Data to process: Begin

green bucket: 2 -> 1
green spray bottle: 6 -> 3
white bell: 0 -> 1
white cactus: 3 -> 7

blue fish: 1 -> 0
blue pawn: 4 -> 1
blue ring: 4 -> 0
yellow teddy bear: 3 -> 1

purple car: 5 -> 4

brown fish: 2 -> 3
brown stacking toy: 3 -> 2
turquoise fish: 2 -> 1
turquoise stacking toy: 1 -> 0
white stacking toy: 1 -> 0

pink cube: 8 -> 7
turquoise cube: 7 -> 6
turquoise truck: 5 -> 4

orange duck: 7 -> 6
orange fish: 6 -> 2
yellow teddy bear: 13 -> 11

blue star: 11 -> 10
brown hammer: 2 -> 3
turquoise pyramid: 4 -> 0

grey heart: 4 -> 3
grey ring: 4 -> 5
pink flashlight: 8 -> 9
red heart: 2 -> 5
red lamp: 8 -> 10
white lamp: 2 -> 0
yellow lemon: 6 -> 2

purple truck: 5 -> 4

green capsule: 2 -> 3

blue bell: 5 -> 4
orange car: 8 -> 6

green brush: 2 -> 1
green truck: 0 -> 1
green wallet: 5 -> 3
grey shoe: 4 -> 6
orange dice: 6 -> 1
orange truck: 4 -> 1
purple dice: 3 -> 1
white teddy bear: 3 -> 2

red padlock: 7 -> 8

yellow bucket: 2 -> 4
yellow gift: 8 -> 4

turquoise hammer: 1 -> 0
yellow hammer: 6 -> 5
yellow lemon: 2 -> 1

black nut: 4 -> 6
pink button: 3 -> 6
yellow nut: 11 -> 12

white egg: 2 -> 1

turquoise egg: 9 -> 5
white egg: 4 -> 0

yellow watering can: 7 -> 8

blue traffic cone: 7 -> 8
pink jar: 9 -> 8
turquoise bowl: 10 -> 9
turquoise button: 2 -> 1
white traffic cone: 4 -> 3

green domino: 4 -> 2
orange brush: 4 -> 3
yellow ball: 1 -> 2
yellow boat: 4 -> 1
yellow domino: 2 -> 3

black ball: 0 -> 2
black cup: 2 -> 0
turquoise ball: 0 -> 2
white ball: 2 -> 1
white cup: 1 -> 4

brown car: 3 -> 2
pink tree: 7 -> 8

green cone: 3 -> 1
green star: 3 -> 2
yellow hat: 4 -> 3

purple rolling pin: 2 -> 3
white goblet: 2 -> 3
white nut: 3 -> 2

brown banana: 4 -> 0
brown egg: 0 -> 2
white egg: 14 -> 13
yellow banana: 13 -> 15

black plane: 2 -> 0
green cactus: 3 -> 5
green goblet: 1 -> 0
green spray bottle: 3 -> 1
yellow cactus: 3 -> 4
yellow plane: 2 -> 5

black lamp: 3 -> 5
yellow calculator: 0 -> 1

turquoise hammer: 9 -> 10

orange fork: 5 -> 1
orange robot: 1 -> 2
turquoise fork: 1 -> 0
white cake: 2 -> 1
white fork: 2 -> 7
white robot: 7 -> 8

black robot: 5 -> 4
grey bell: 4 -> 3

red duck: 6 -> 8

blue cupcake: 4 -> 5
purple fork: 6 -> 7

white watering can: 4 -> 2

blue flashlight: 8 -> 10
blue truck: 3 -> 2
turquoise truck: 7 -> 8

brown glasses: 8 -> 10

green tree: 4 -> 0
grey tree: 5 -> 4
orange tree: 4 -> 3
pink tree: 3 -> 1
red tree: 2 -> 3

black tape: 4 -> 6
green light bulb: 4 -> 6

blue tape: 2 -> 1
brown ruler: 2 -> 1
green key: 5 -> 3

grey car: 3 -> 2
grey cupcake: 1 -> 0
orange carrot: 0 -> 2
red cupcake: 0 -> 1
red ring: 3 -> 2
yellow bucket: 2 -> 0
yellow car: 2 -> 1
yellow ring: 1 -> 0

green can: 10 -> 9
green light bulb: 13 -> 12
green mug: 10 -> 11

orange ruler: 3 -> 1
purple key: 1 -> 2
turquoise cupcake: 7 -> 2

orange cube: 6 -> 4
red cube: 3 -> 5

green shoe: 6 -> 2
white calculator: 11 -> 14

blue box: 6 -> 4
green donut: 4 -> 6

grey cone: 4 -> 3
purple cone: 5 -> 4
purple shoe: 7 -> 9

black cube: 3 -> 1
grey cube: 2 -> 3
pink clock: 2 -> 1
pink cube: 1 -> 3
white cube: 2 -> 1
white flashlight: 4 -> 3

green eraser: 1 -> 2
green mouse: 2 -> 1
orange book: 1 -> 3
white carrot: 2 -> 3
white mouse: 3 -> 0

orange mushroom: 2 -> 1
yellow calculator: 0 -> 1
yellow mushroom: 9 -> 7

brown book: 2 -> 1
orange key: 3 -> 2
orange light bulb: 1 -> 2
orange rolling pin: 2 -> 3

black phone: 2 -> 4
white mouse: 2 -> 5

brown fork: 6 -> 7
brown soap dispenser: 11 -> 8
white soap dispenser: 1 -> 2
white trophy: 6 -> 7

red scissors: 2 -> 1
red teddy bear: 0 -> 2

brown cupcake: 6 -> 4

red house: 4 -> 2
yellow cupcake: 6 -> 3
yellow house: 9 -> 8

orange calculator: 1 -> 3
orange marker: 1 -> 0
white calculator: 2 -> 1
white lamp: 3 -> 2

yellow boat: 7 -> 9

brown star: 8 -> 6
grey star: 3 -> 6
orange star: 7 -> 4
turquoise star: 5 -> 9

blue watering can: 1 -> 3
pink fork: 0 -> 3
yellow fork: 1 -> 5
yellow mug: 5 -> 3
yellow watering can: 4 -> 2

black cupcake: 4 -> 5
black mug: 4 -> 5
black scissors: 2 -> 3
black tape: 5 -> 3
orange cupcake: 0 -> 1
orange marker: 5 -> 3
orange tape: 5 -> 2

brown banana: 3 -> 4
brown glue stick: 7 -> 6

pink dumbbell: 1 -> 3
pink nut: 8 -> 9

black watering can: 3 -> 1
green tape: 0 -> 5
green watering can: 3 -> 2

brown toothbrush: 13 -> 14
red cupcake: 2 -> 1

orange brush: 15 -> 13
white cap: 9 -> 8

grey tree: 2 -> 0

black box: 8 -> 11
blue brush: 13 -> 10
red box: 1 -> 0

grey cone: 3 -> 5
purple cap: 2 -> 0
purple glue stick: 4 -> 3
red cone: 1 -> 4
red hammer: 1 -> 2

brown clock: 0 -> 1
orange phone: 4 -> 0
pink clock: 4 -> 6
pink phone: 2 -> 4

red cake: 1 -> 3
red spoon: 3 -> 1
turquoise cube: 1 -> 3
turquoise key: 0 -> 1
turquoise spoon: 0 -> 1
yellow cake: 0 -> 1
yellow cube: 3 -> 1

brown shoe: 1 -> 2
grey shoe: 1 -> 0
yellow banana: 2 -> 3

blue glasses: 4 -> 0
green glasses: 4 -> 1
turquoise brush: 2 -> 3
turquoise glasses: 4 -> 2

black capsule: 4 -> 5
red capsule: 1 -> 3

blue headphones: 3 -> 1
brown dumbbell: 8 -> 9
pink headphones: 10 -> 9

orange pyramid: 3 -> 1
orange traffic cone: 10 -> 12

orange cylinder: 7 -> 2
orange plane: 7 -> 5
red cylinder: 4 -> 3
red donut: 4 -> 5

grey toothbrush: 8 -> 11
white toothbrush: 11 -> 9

Data to process: End

If a line comes after the one that contains "white ball: 2 -> 1", leave it out; return every line of the entries up to that point exactly, starting with the first, with that line included.

# [Finished exercise]
green bucket: 2 -> 1
green spray bottle: 6 -> 3
white bell: 0 -> 1
white cactus: 3 -> 7

blue fish: 1 -> 0
blue pawn: 4 -> 1
blue ring: 4 -> 0
yellow teddy bear: 3 -> 1

purple car: 5 -> 4

brown fish: 2 -> 3
brown stacking toy: 3 -> 2
turquoise fish: 2 -> 1
turquoise stacking toy: 1 -> 0
white stacking toy: 1 -> 0

pink cube: 8 -> 7
turquoise cube: 7 -> 6
turquoise truck: 5 -> 4

orange duck: 7 -> 6
orange fish: 6 -> 2
yellow teddy bear: 13 -> 11

blue star: 11 -> 10
brown hammer: 2 -> 3
turquoise pyramid: 4 -> 0

grey heart: 4 -> 3
grey ring: 4 -> 5
pink flashlight: 8 -> 9
red heart: 2 -> 5
red lamp: 8 -> 10
white lamp: 2 -> 0
yellow lemon: 6 -> 2

purple truck: 5 -> 4

green capsule: 2 -> 3

blue bell: 5 -> 4
orange car: 8 -> 6

green brush: 2 -> 1
green truck: 0 -> 1
green wallet: 5 -> 3
grey shoe: 4 -> 6
orange dice: 6 -> 1
orange truck: 4 -> 1
purple dice: 3 -> 1
white teddy bear: 3 -> 2

red padlock: 7 -> 8

yellow bucket: 2 -> 4
yellow gift: 8 -> 4

turquoise hammer: 1 -> 0
yellow hammer: 6 -> 5
yellow lemon: 2 -> 1

black nut: 4 -> 6
pink button: 3 -> 6
yellow nut: 11 -> 12

white egg: 2 -> 1

turquoise egg: 9 -> 5
white egg: 4 -> 0

yellow watering can: 7 -> 8

blue traffic cone: 7 -> 8
pink jar: 9 -> 8
turquoise bowl: 10 -> 9
turquoise button: 2 -> 1
white traffic cone: 4 -> 3

green domino: 4 -> 2
orange brush: 4 -> 3
yellow ball: 1 -> 2
yellow boat: 4 -> 1
yellow domino: 2 -> 3

black ball: 0 -> 2
black cup: 2 -> 0
turquoise ball: 0 -> 2
white ball: 2 -> 1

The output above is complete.